_TO DO_.
Transcribe the lines of the records starting with the one that has "Q3: PNP BD140" in it and ending with the last, and transcribe nothing else.

_RECORDS TO PROCESS_.
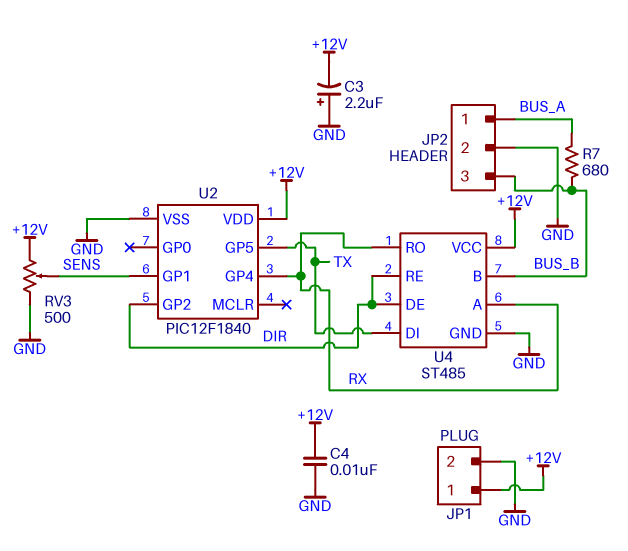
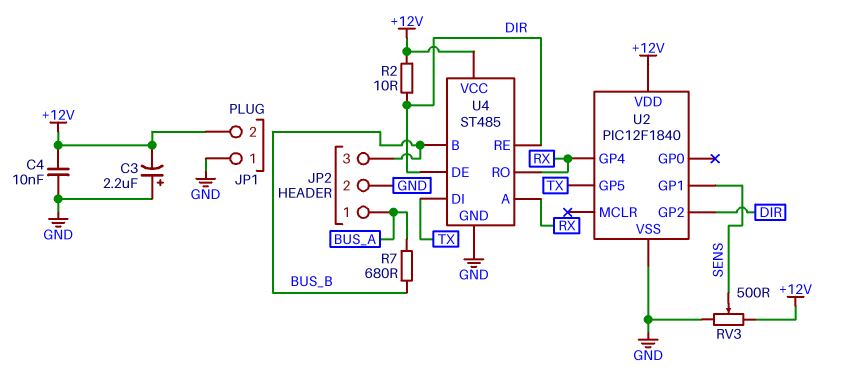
JP1 pin 1: +12V -> GND
JP1 pin 2: GND -> +12V
R2: none -> 10 (+12V, DIR)

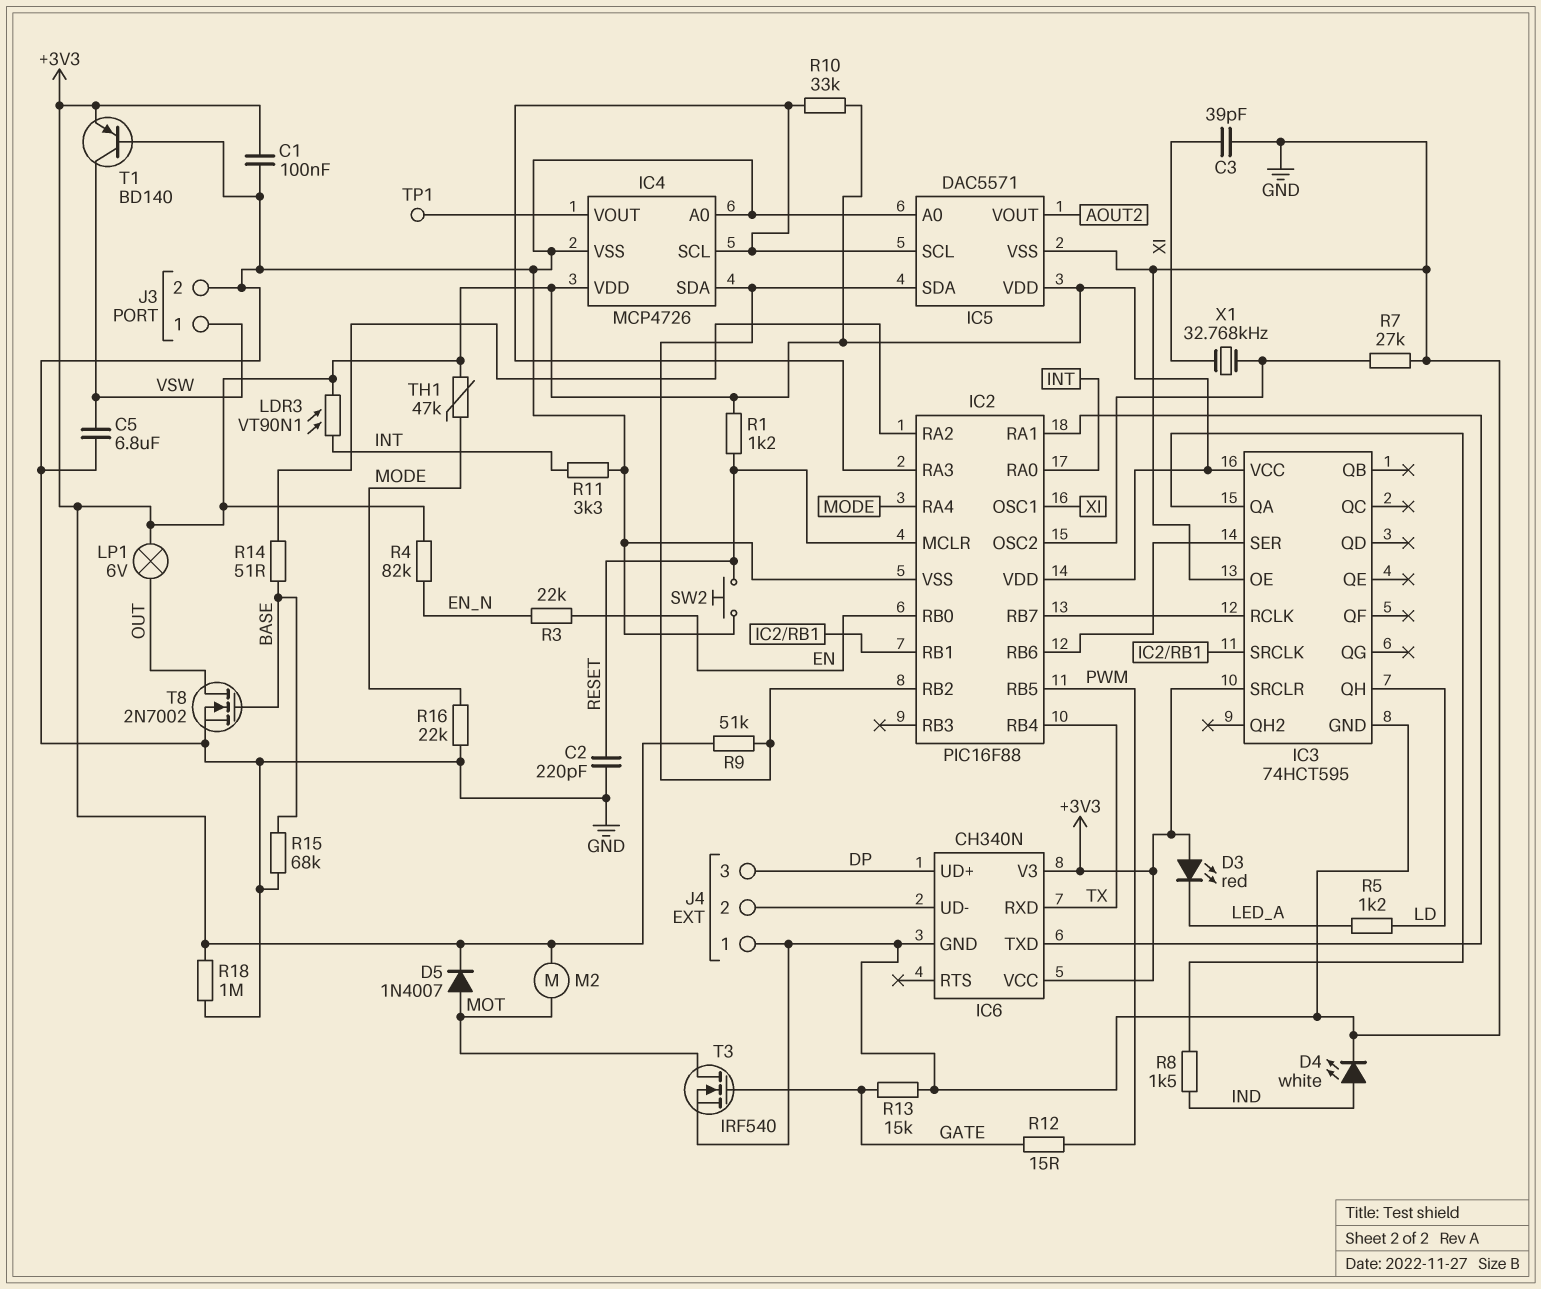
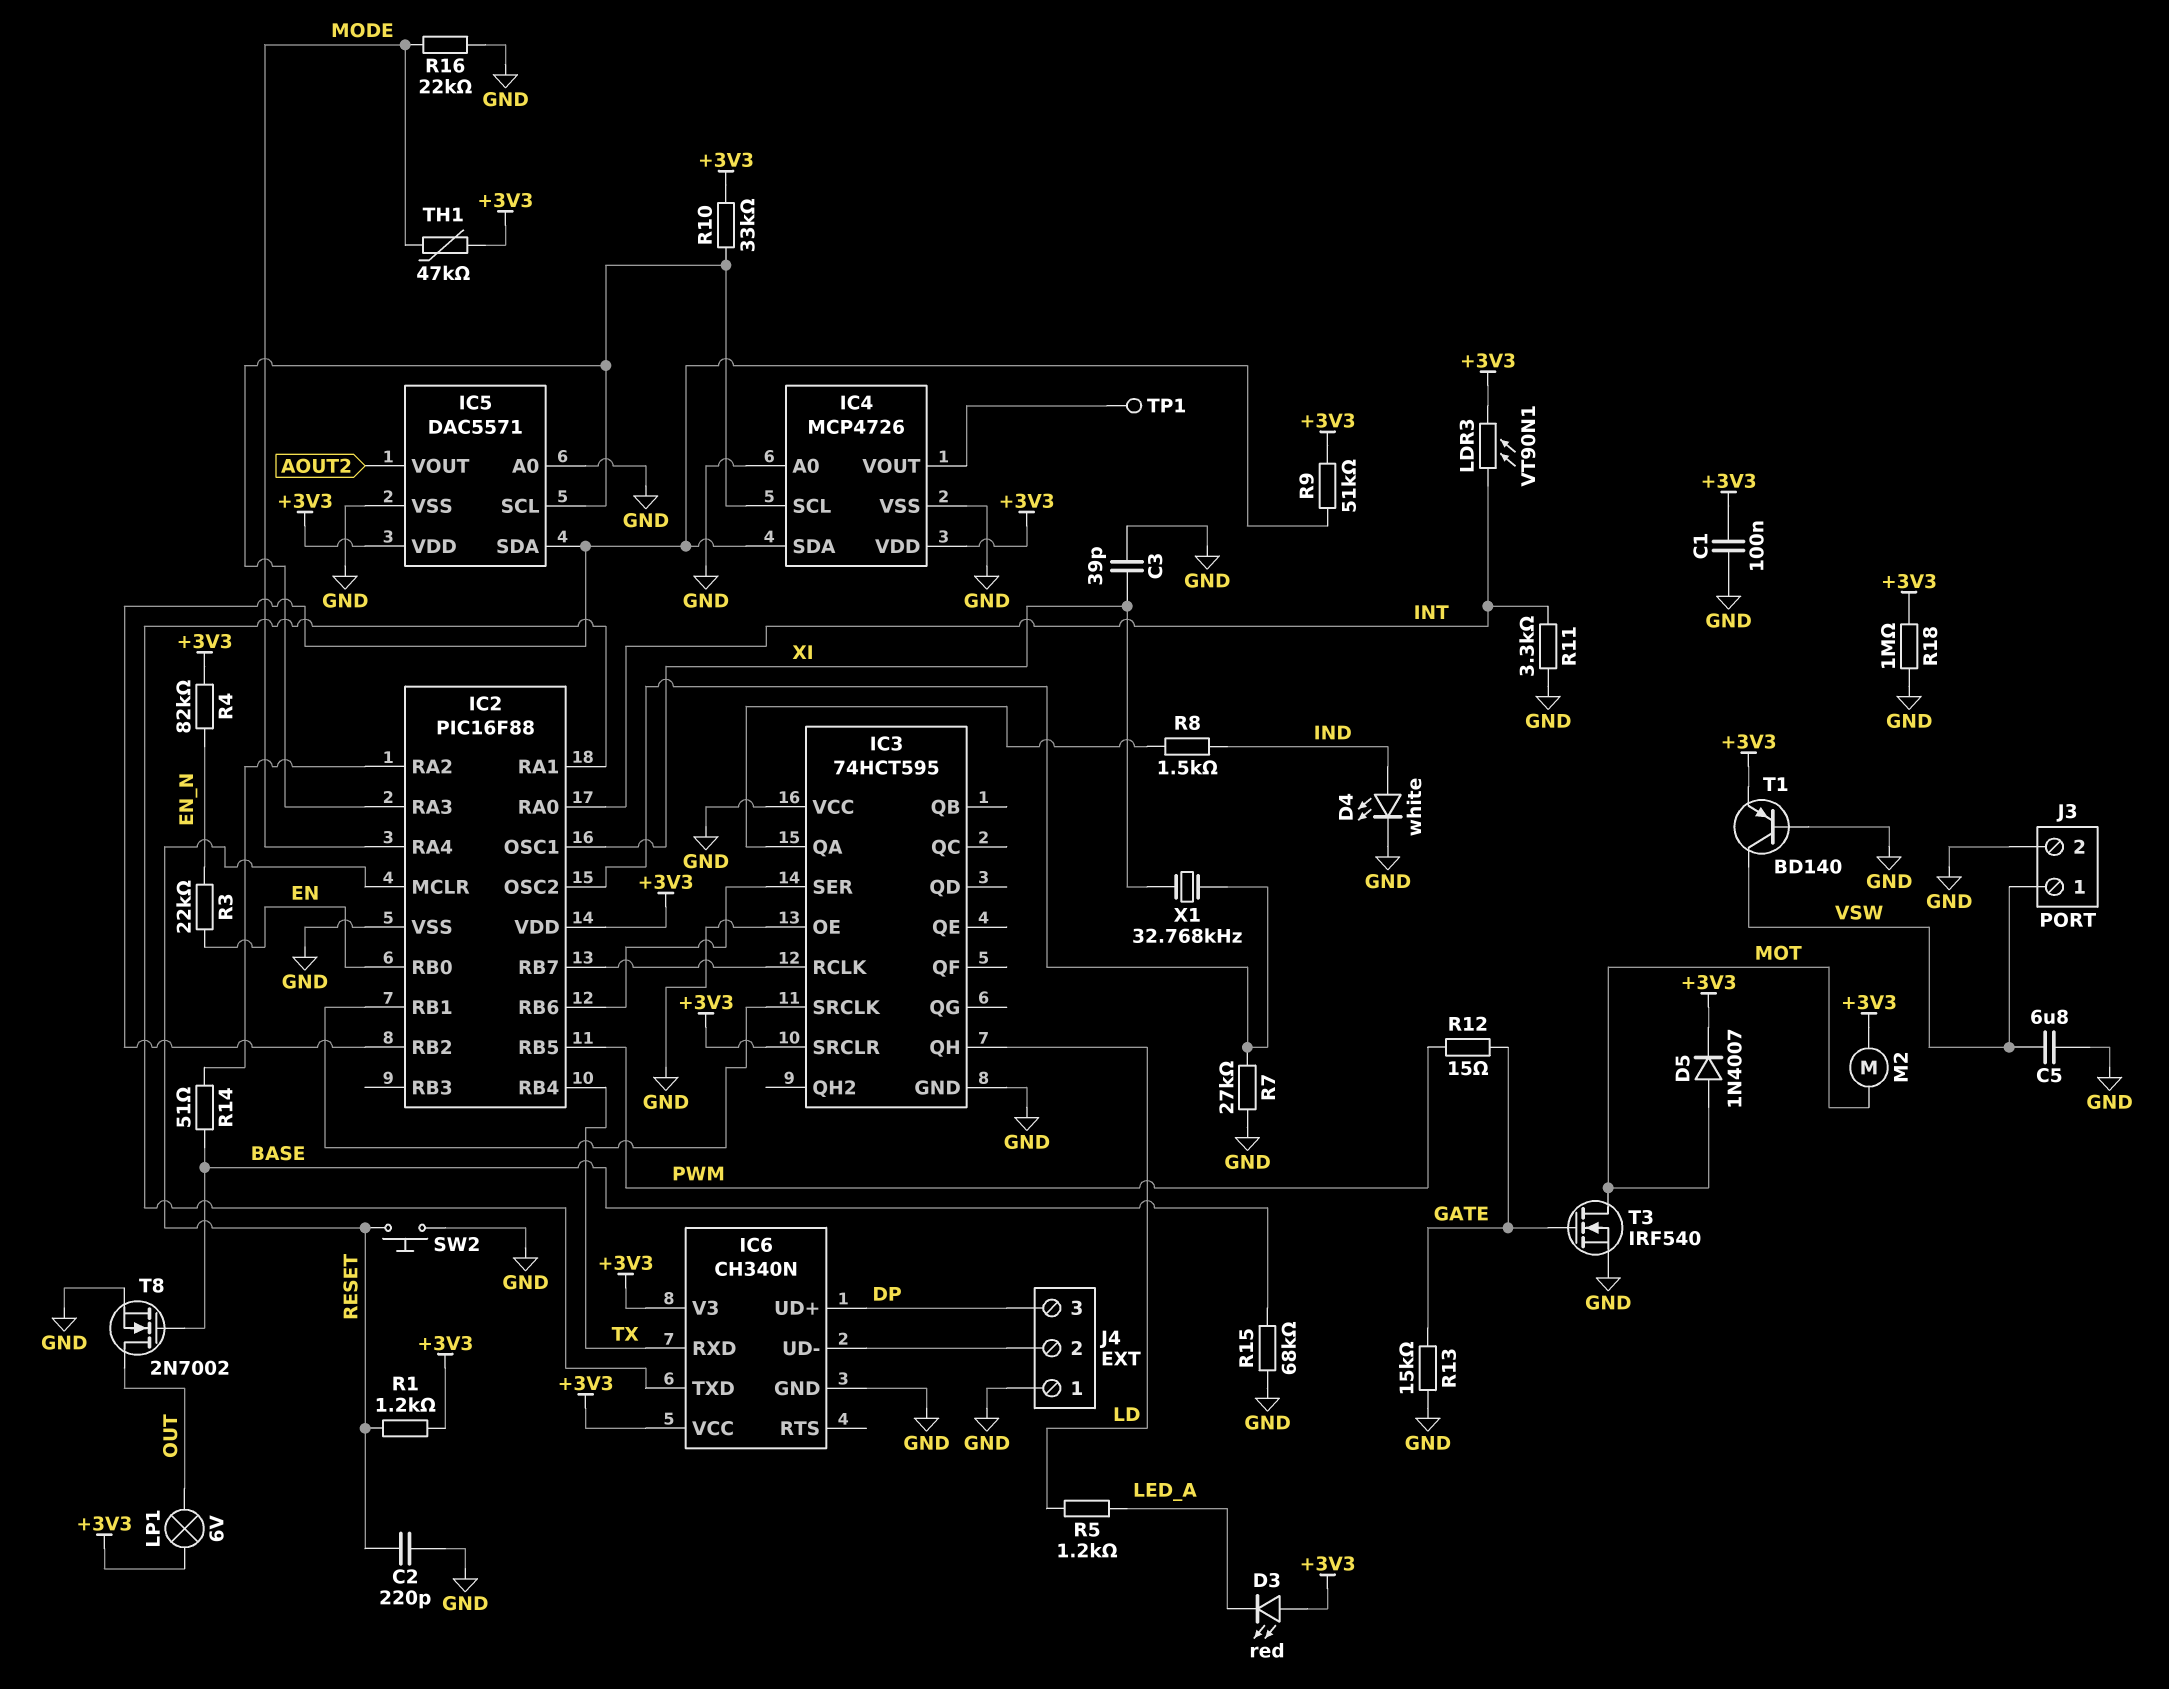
IC3 pin VCC: +3V3 -> GND

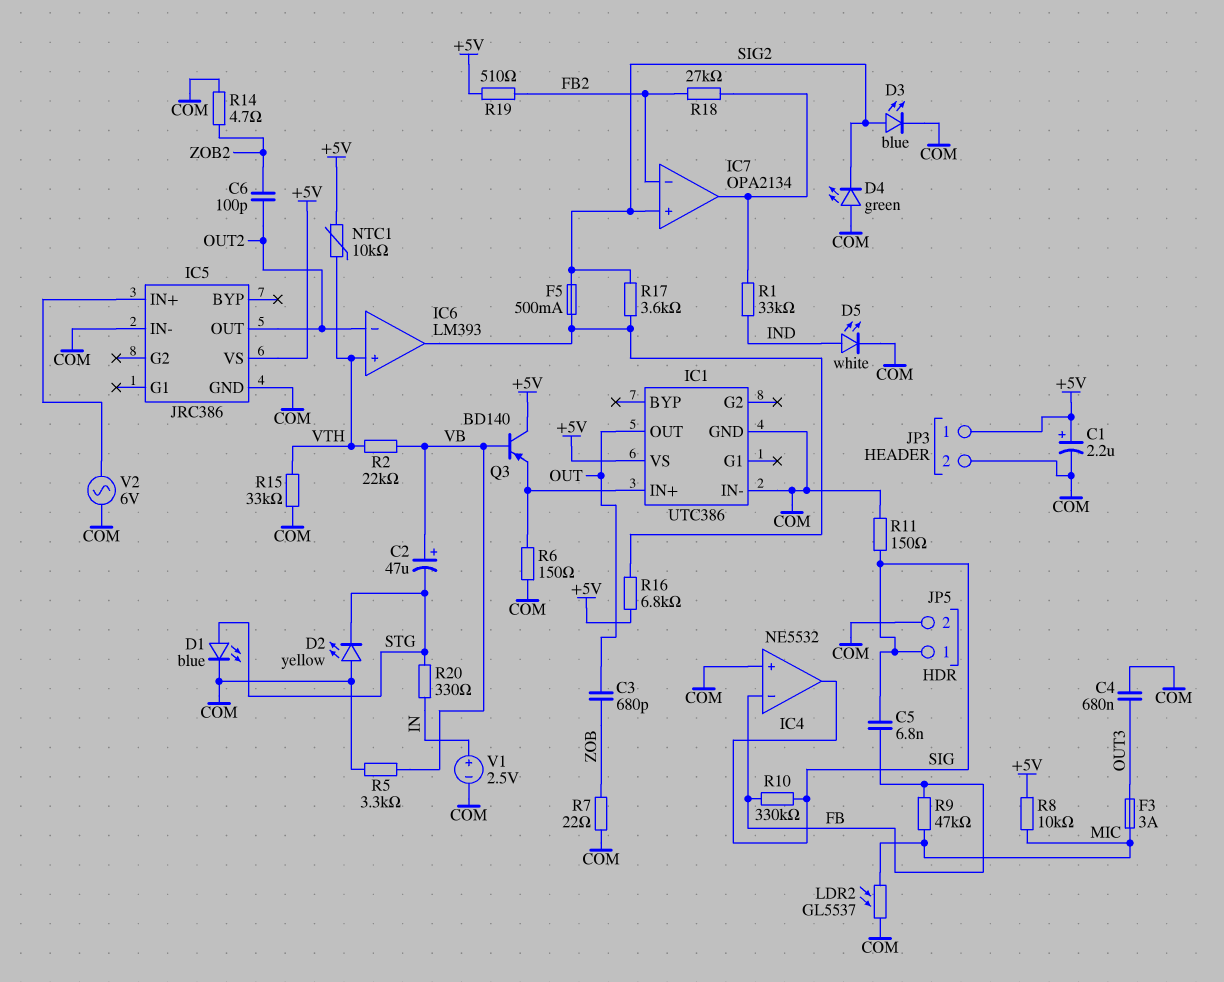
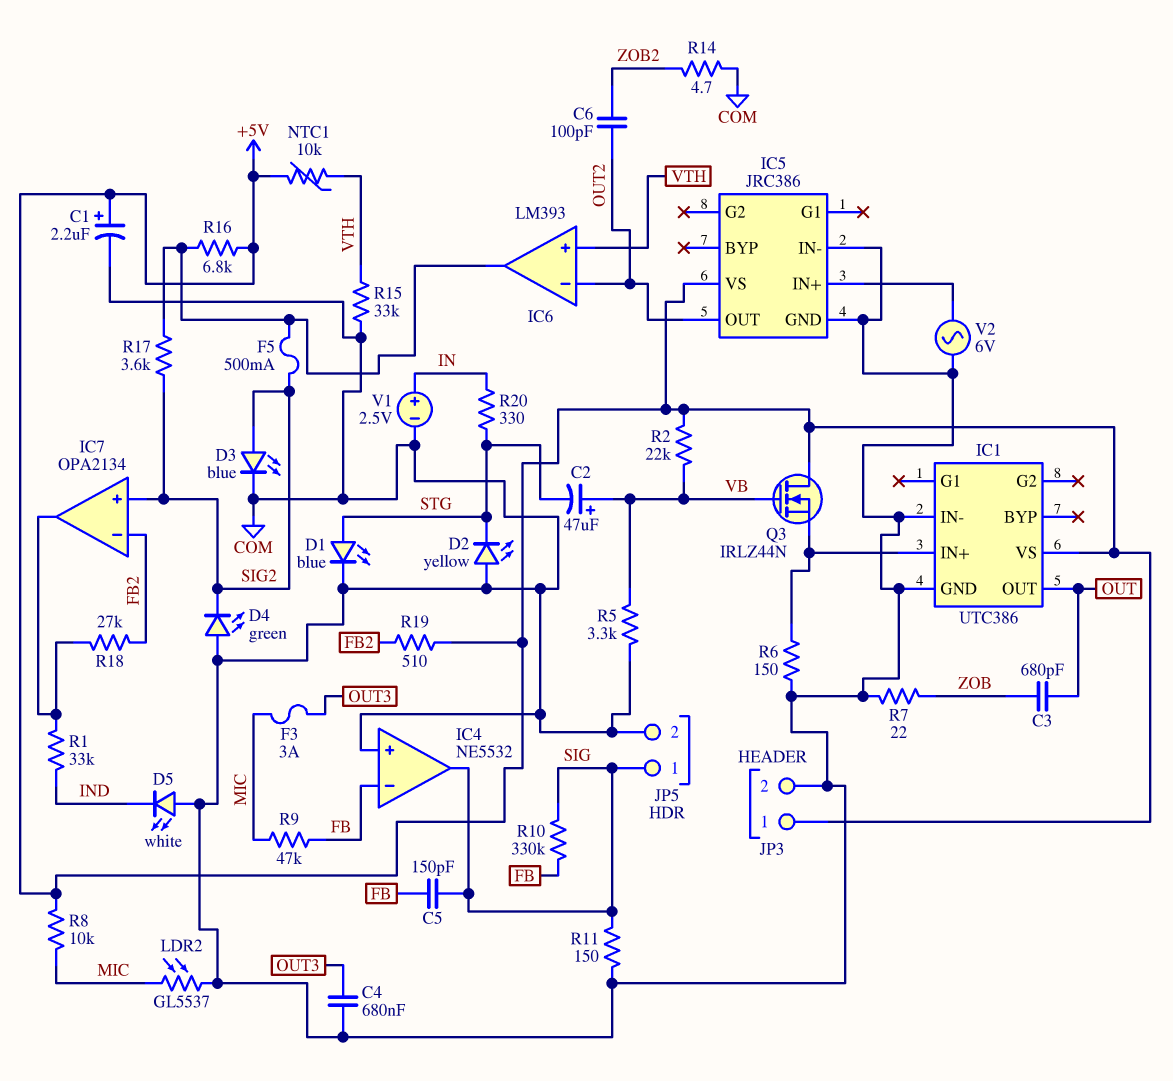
C5: 6.8nF (FB, SIG) -> 150pF (FB, SIG)
D5: LED white (A IND, K COM) -> LED white (A COM, K IND)
Q3: PNP BD140 (B VB, C +5V, E IC1/IN+) -> NMOS IRLZ44N (G VB, D +5V, S IC1/IN+)
R2: 22k (VB, VTH) -> 22k (+5V, VB)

_ANSWER SPACE_.
Q3: PNP BD140 (B VB, C +5V, E IC1/IN+) -> NMOS IRLZ44N (G VB, D +5V, S IC1/IN+)
R2: 22k (VB, VTH) -> 22k (+5V, VB)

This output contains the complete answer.